◆ WORK INSTRUCTIONS ◆
Scan the records for the string "right"; copy each line where it occurs.

◆ EXCERPTED RECORDS ◆

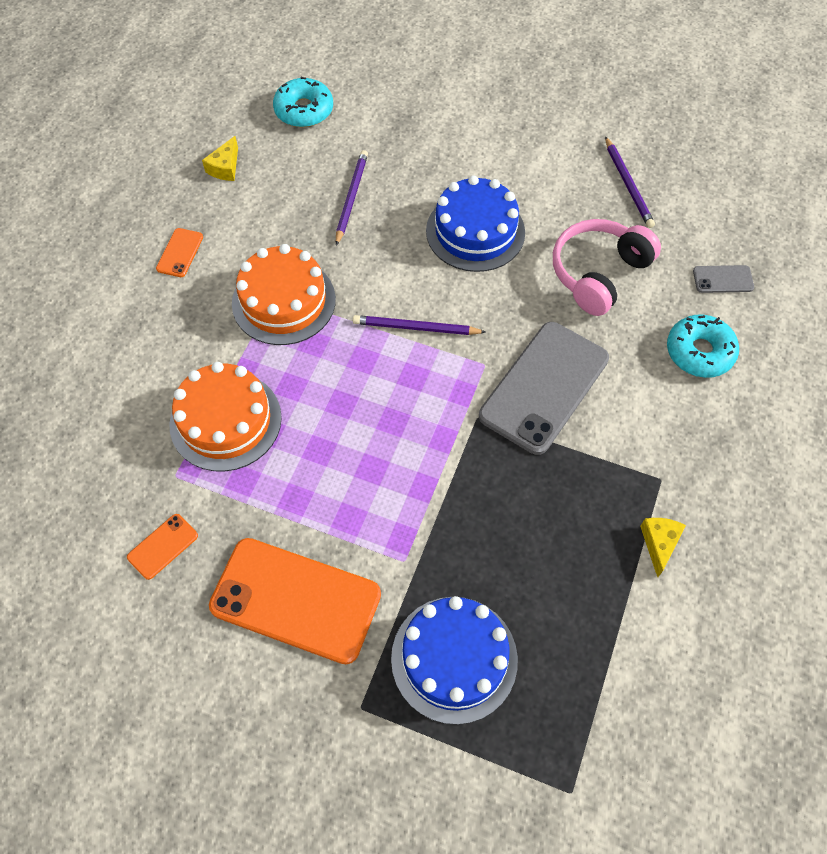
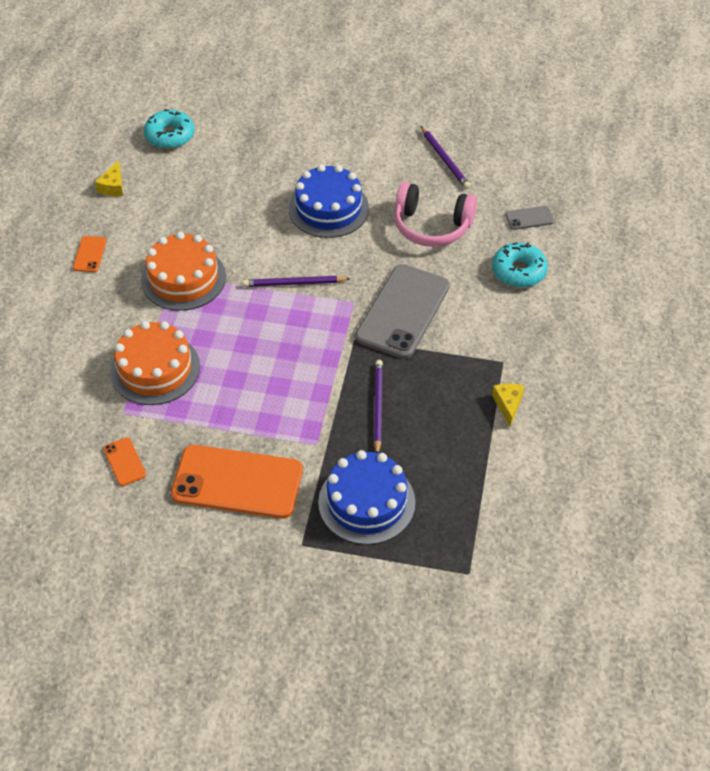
camera: 10 degrees left, 10 degrees down
(163, 546) = (124, 462): orange phone -> orange phone turned 60 degrees counterclockwise
(351, 198) = (223, 196): purple pencil -> purple pencil (377, 407)
(598, 273) = (431, 226): pink headphones -> pink headphones turned 105 degrees counterclockwise

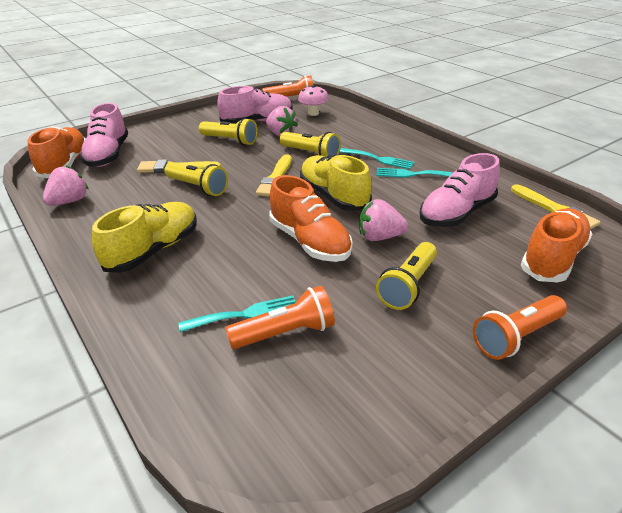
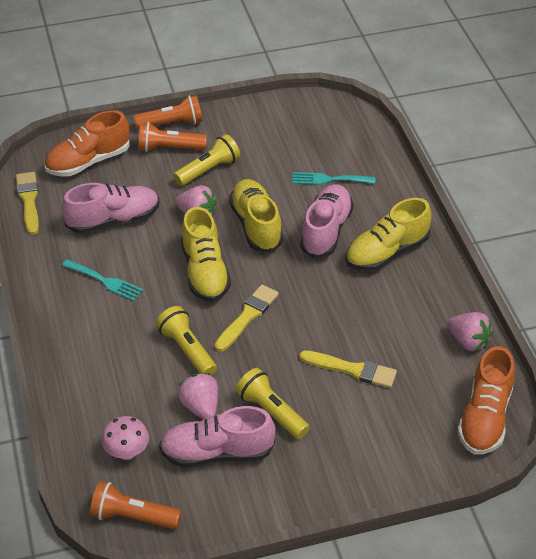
camera: 160 degrees left, 10 degrees up
(69, 201) = (468, 341): pink strawberry -> pink strawberry turned 105 degrees counterclockwise
(108, 155) = (432, 425): pink shoe -> pink shoe (326, 231)
(198, 187) = (333, 326): yellow flashlight -> none
(285, 333) = (308, 161): orange flashlight -> orange flashlight (169, 148)
(309, 242) = (256, 225): orange shoe -> yellow shoe
(379, 159) = (119, 316): turquoise fork -> none

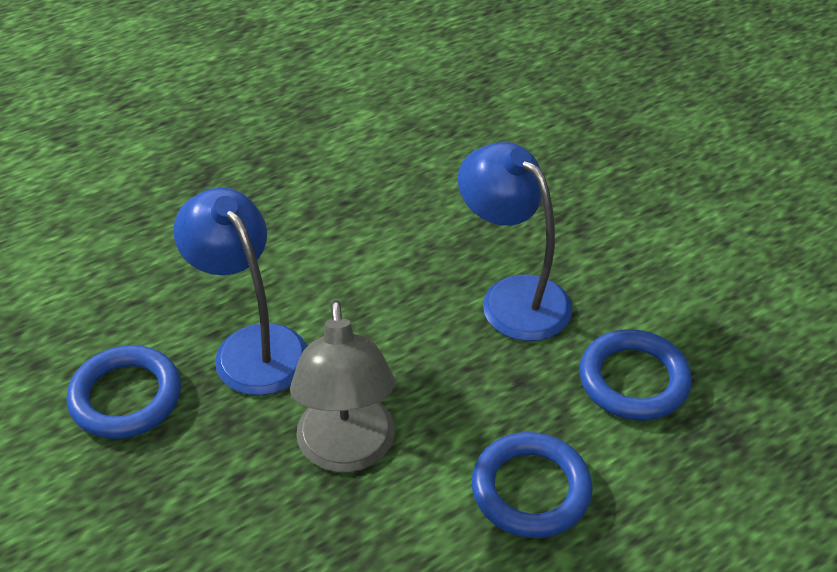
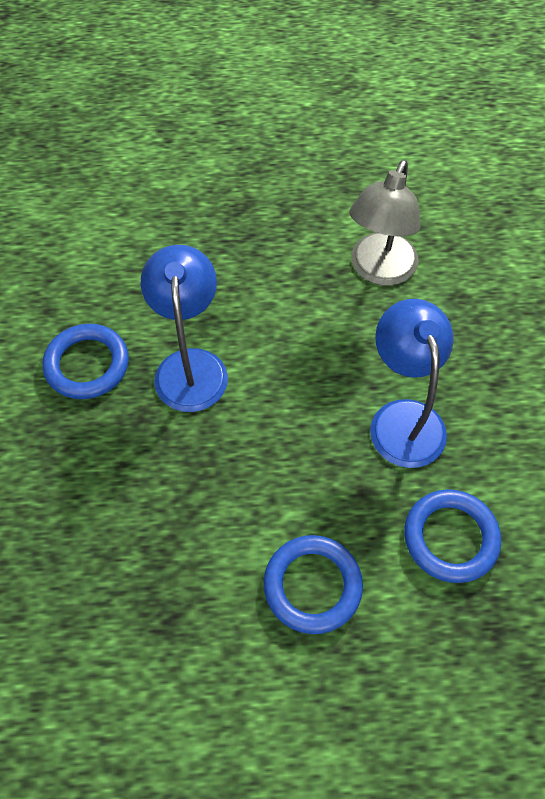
camera: 30 degrees right, 15 degrees up
(347, 451) = (204, 484): grey lamp -> grey lamp (379, 270)

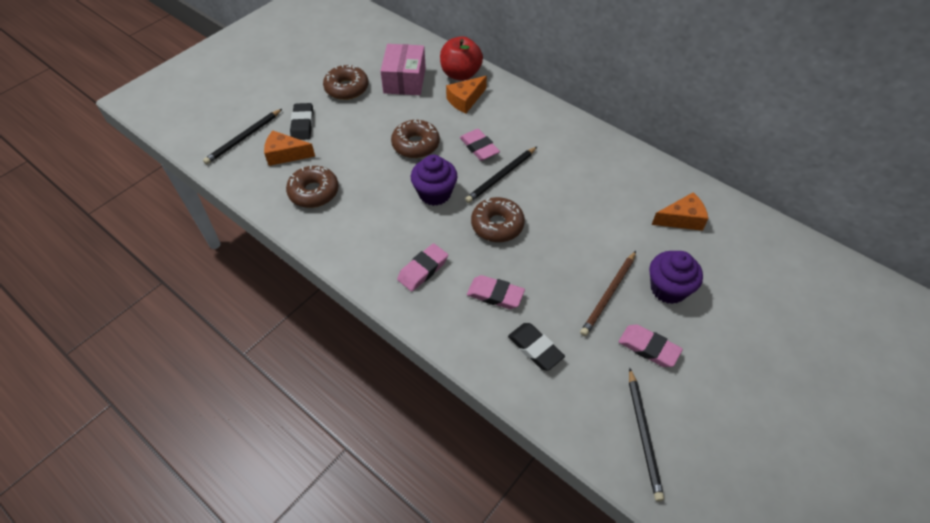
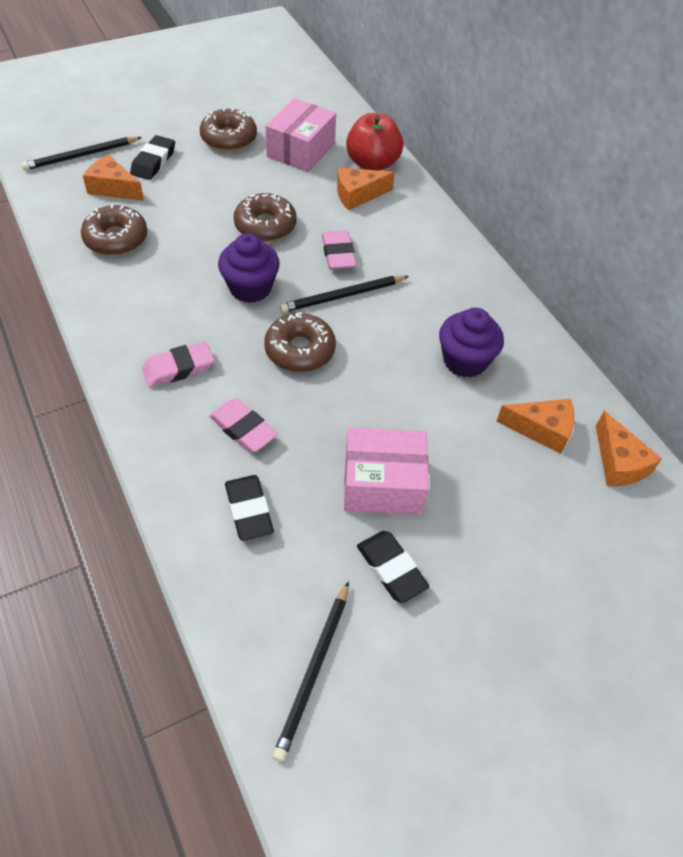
camera: 20 degrees right, 0 degrees up
(608, 295) = (383, 484): brown pencil -> pink box
(648, 348) = (391, 569): pink eraser -> black eraser
(668, 289) = (466, 507): purple cupcake -> purple cupcake (465, 361)
(738, 222) = (618, 462): none -> orange cheese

◆ RESPONSE ◆
camera: 30 degrees right, 15 degrees up
camera: 20 degrees right, 0 degrees up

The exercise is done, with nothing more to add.